PROVIDED DATA START
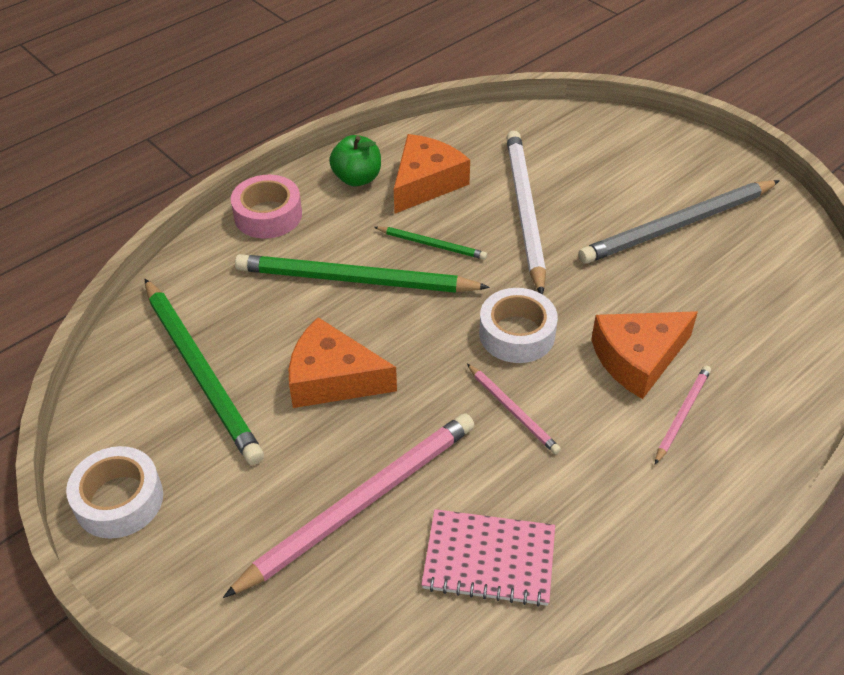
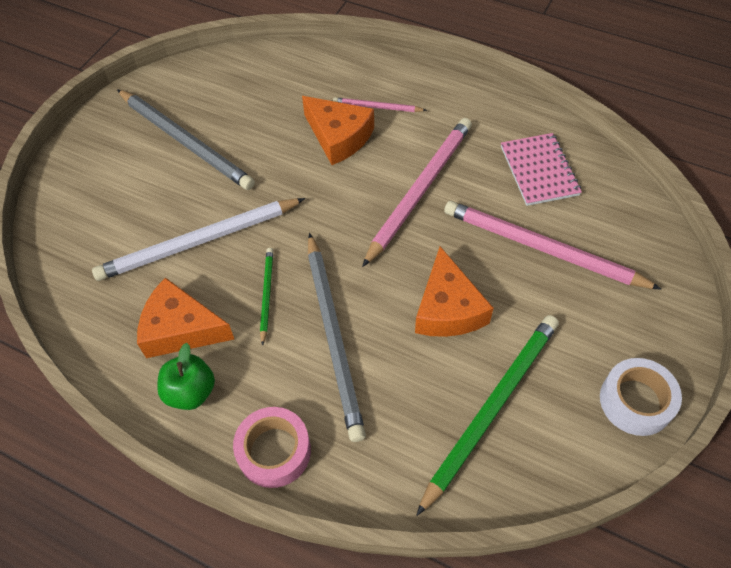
camera: 110 degrees left, 10 degrees up
(356, 280) = (333, 335): green pencil -> grey pencil
(512, 410) = (419, 191): pink pencil -> pink pencil, size x2.06
(517, 334) = (346, 208): white tape -> none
PROVIDED DATA END
#### TASK TO COMPLETE
Every line of the material must be returned verbatim, and pictures must be left behind.

#### YOUR RESPONSE
camera: 110 degrees left, 10 degrees up
(356, 280) = (333, 335): green pencil -> grey pencil
(512, 410) = (419, 191): pink pencil -> pink pencil, size x2.06
(517, 334) = (346, 208): white tape -> none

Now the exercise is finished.